PROMPT: Below is a listing; repeat exactly the lines from the one containing "camera: 155 degrees right, 25 degrees down" to the one containing "(524, 201) = (515, 478): brown", both included.

ENTRIES SUPPLIED:

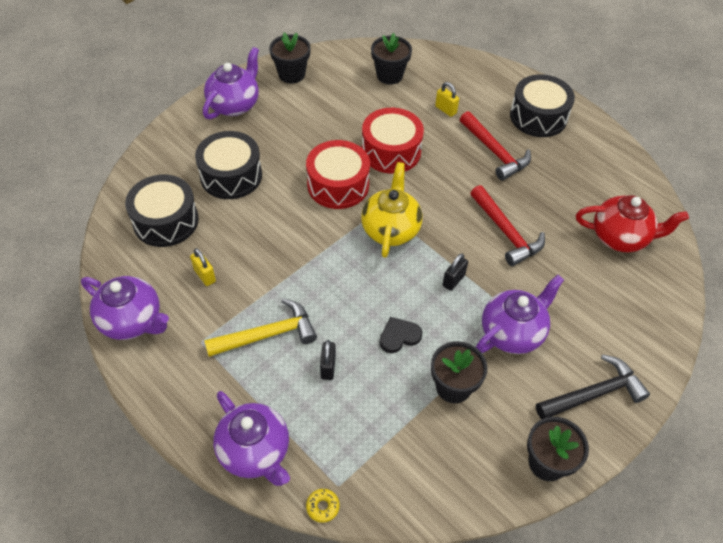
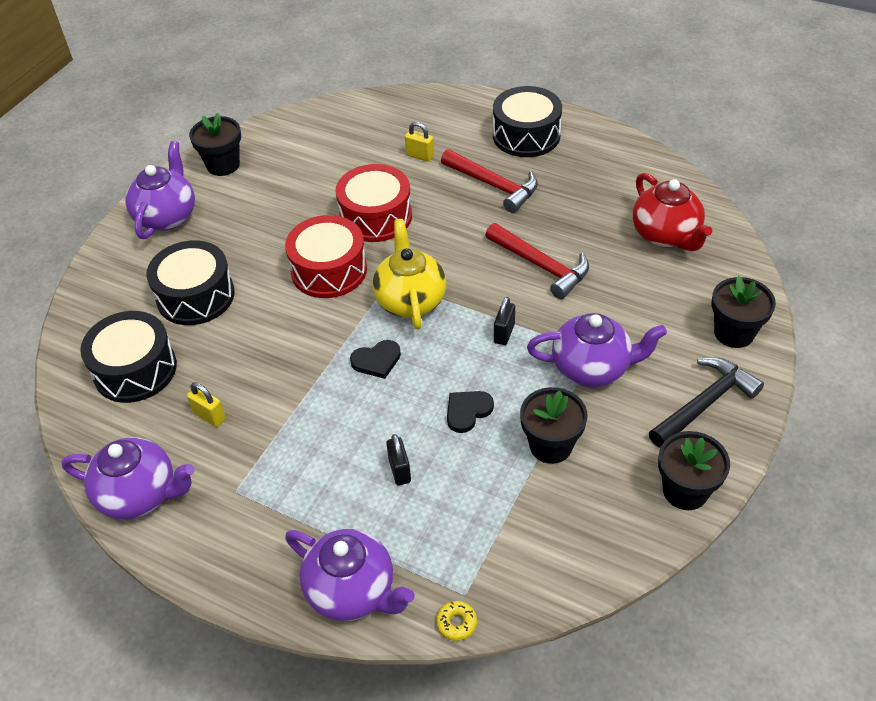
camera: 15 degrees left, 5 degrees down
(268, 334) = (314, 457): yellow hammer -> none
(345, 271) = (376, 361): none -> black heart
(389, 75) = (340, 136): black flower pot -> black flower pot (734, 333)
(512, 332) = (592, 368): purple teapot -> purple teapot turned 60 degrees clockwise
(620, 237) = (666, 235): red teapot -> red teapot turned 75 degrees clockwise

* * *

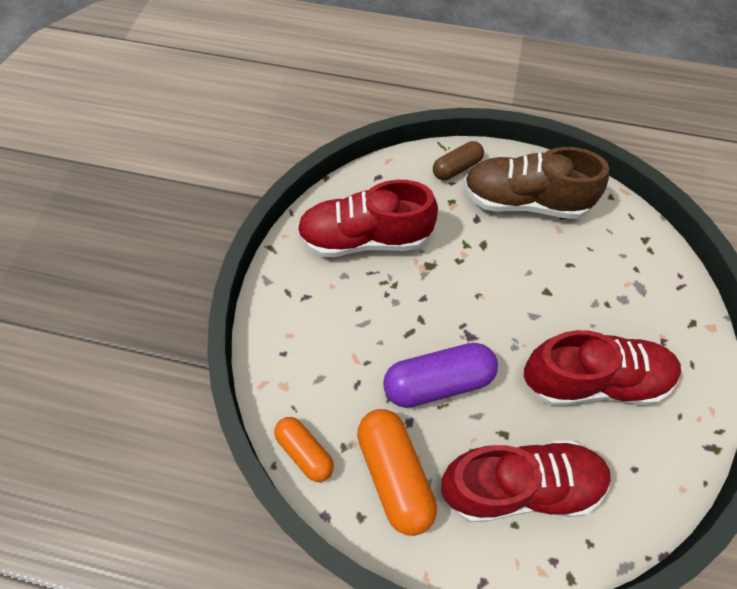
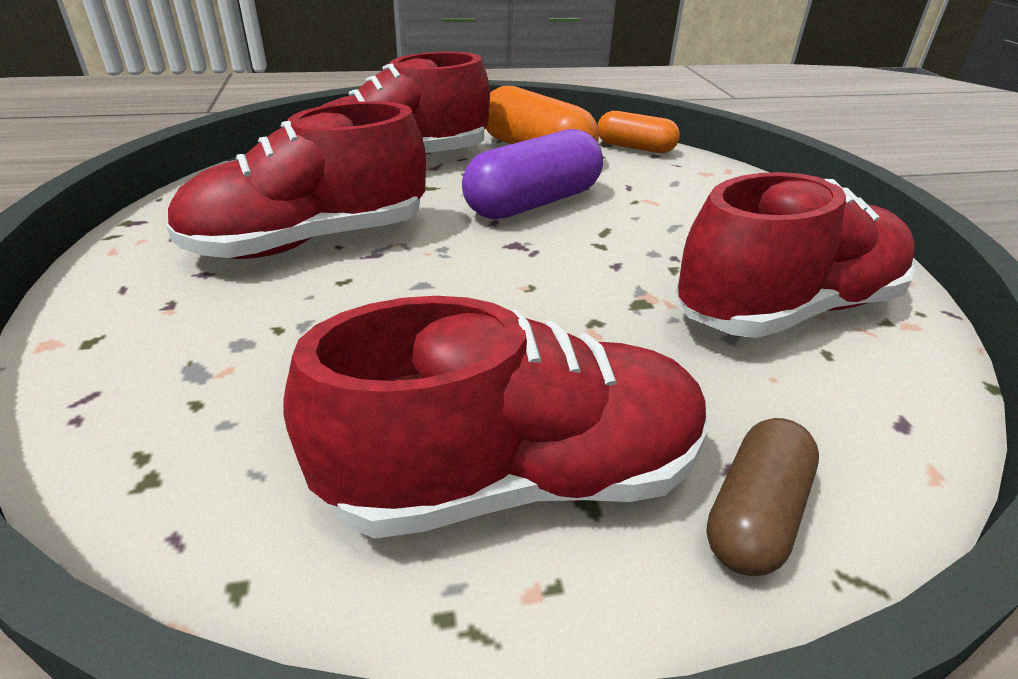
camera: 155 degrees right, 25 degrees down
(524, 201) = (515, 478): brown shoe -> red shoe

OUTPUT OF THE EXERCISE:
camera: 155 degrees right, 25 degrees down
(524, 201) = (515, 478): brown shoe -> red shoe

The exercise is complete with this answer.